Task objective: Line by line, return the listing exactly, without any of the images.
** Available data follows **
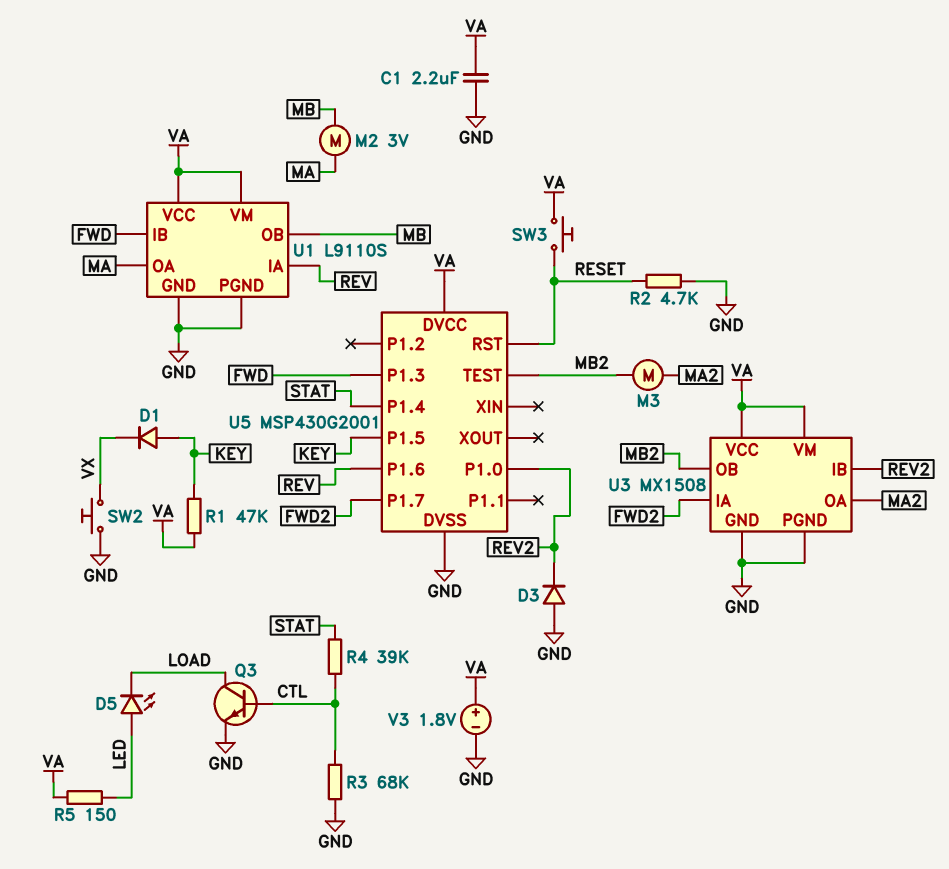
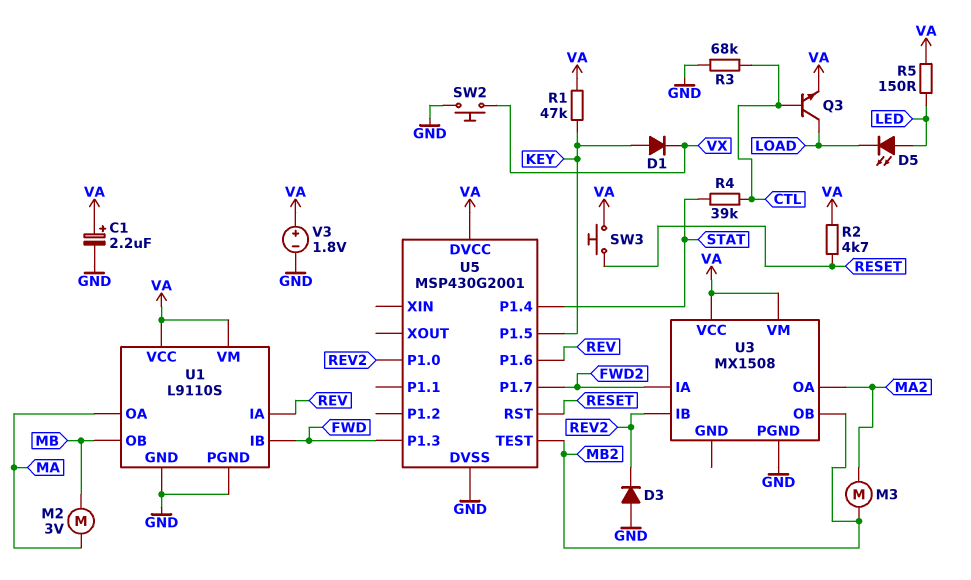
C1: 2.2uF (GND, VA) -> 2.2uF (plus VA, minus GND)
Q3: NPN (B CTL, C LOAD, E GND) -> NPN (B CTL, C LOAD, E VA)
R2: 4.7k (GND, RESET) -> 4.7k (RESET, VA)
U3 pin GND: GND -> none

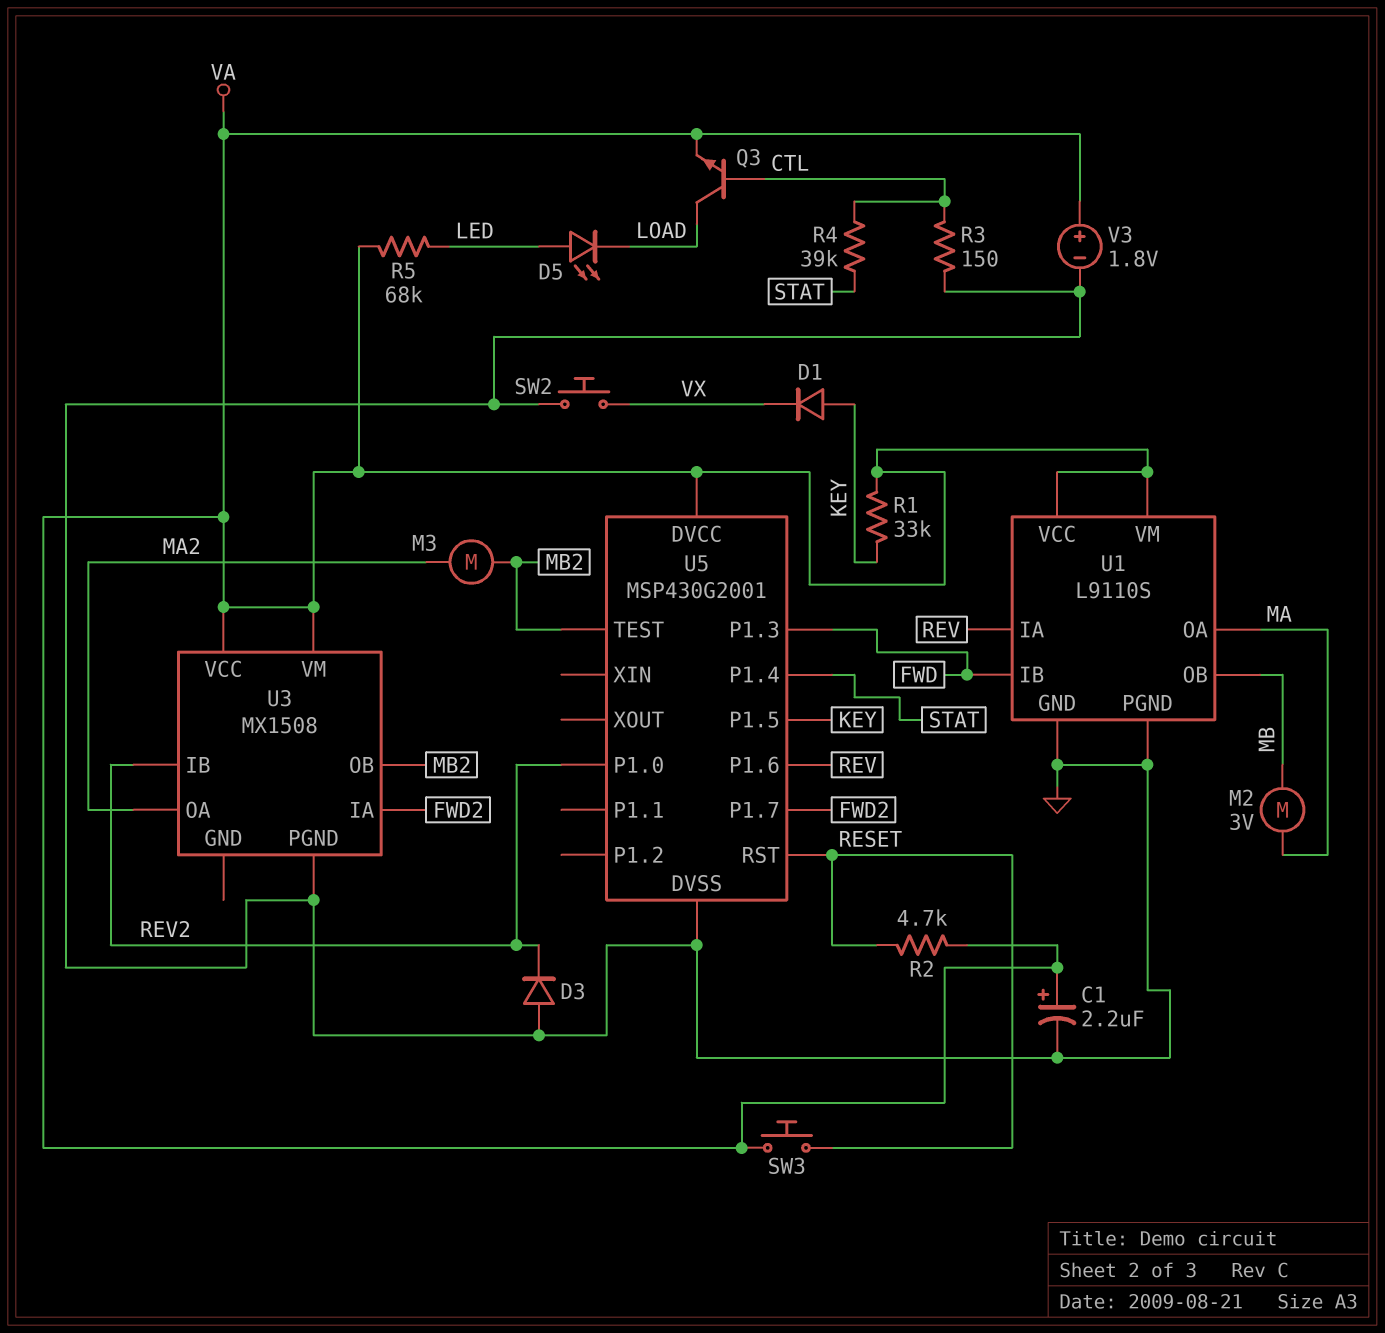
R1: 47k (KEY, VA) -> 33k (KEY, VA)
R3: 68k (CTL, GND) -> 150 (CTL, GND)
R5: 150 (LED, VA) -> 68k (LED, VA)

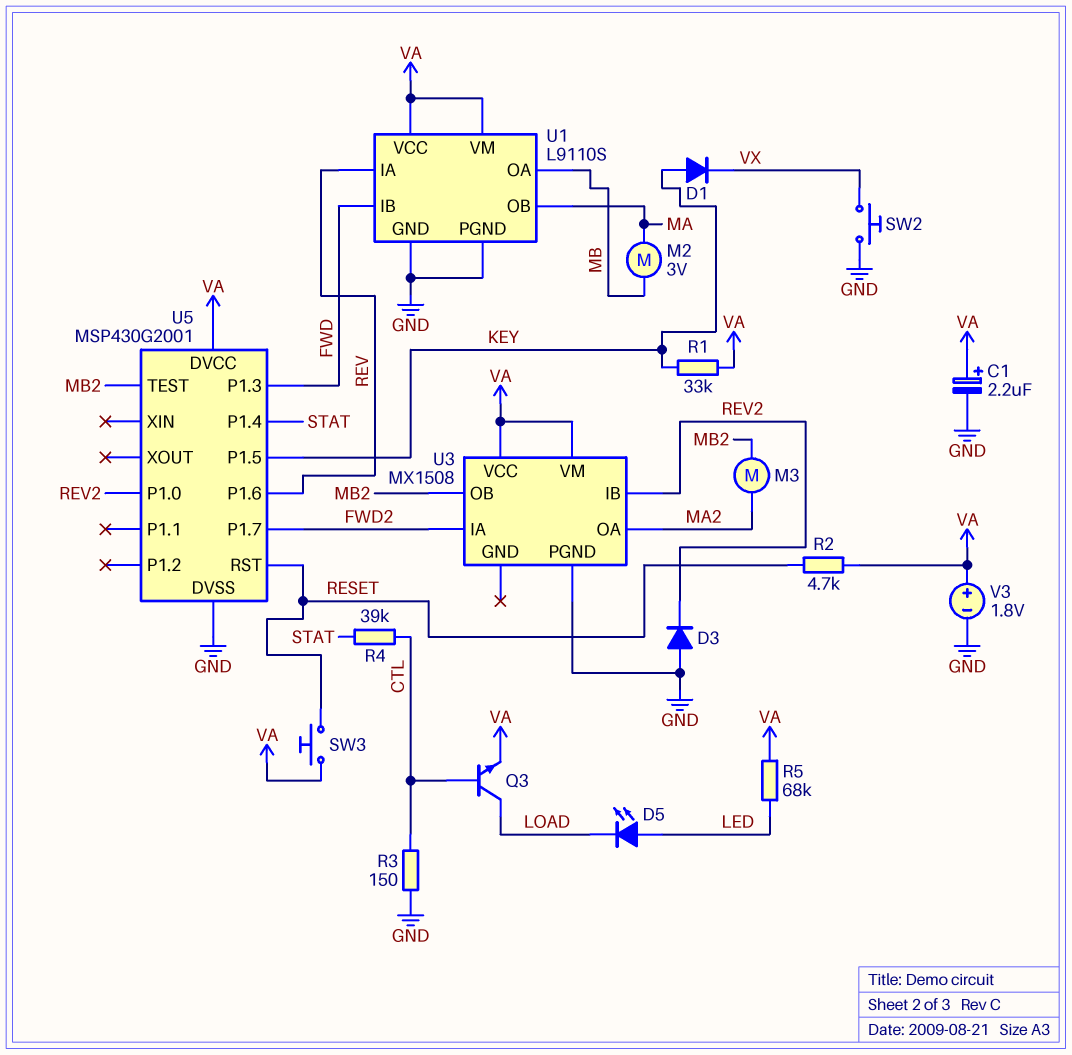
U1 pin OA: MA -> MB
U1 pin OB: MB -> MA

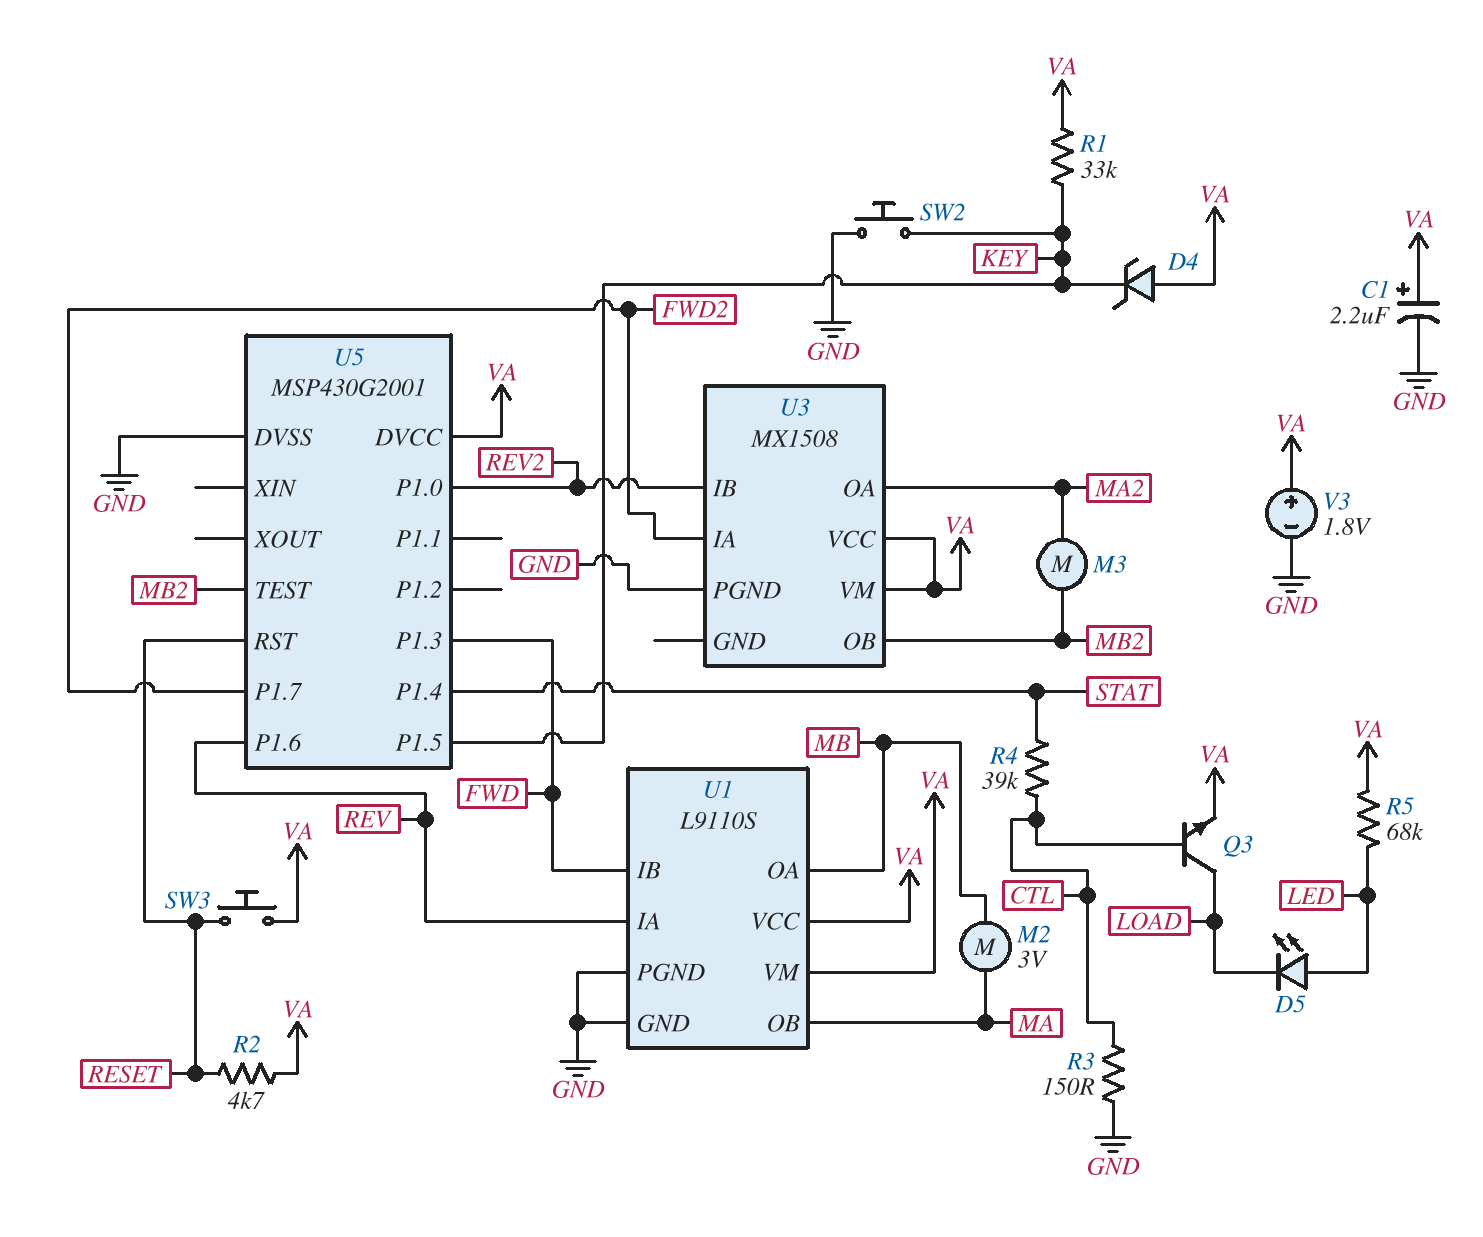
D1: diode (A KEY, K VX) -> none
D3: diode (A GND, K REV2) -> none
D4: none -> zener (A VA, K KEY)
SW2: button (GND, VX) -> button (GND, KEY)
** End of Available data **
Task result:
C1: 2.2uF (GND, VA) -> 2.2uF (plus VA, minus GND)
Q3: NPN (B CTL, C LOAD, E GND) -> NPN (B CTL, C LOAD, E VA)
R2: 4.7k (GND, RESET) -> 4.7k (RESET, VA)
U3 pin GND: GND -> none

R1: 47k (KEY, VA) -> 33k (KEY, VA)
R3: 68k (CTL, GND) -> 150 (CTL, GND)
R5: 150 (LED, VA) -> 68k (LED, VA)

U1 pin OA: MA -> MB
U1 pin OB: MB -> MA

D1: diode (A KEY, K VX) -> none
D3: diode (A GND, K REV2) -> none
D4: none -> zener (A VA, K KEY)
SW2: button (GND, VX) -> button (GND, KEY)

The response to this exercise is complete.